TASK BRIEF ▸ Repeat exactly the lines below that lie between the line with "purple brick I8:K8" and the line with "none -> green tile D4 level 2", counting both of those lines as part of the answer.

Stored dataset items

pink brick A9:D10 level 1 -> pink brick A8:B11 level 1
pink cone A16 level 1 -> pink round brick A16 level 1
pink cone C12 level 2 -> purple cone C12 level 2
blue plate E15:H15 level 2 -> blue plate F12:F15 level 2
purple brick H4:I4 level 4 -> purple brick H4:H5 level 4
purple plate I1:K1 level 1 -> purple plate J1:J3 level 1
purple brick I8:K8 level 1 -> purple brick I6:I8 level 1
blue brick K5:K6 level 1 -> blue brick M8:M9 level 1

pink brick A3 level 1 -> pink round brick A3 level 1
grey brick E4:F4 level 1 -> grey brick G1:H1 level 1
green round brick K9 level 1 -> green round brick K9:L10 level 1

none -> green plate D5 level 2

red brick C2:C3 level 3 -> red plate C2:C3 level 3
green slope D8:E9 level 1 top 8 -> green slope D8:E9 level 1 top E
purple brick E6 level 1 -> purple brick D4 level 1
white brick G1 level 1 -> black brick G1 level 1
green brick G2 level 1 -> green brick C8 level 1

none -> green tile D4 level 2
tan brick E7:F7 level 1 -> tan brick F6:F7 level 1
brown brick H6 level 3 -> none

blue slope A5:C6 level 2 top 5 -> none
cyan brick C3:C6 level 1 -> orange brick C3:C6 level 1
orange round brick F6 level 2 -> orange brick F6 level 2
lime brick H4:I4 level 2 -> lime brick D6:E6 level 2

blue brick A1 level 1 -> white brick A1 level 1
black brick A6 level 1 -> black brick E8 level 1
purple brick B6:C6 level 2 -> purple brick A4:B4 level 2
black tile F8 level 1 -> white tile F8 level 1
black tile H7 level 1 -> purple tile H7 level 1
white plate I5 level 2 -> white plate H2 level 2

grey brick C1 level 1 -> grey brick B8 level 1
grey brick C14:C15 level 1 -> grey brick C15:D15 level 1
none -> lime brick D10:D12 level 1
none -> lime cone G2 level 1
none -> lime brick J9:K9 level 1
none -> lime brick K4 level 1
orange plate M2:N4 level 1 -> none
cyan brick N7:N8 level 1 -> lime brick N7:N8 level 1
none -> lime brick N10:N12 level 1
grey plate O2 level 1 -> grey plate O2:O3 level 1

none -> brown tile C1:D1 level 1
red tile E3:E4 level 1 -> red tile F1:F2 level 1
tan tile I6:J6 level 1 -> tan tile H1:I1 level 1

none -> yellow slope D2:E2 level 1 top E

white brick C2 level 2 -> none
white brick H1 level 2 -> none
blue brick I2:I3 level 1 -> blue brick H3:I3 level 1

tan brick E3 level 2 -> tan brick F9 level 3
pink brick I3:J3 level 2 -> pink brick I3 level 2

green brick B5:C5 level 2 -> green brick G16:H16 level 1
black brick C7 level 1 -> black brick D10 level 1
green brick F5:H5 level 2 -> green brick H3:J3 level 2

SOLUTION TO THIS TASK ▸
purple brick I8:K8 level 1 -> purple brick I6:I8 level 1
blue brick K5:K6 level 1 -> blue brick M8:M9 level 1

pink brick A3 level 1 -> pink round brick A3 level 1
grey brick E4:F4 level 1 -> grey brick G1:H1 level 1
green round brick K9 level 1 -> green round brick K9:L10 level 1

none -> green plate D5 level 2

red brick C2:C3 level 3 -> red plate C2:C3 level 3
green slope D8:E9 level 1 top 8 -> green slope D8:E9 level 1 top E
purple brick E6 level 1 -> purple brick D4 level 1
white brick G1 level 1 -> black brick G1 level 1
green brick G2 level 1 -> green brick C8 level 1

none -> green tile D4 level 2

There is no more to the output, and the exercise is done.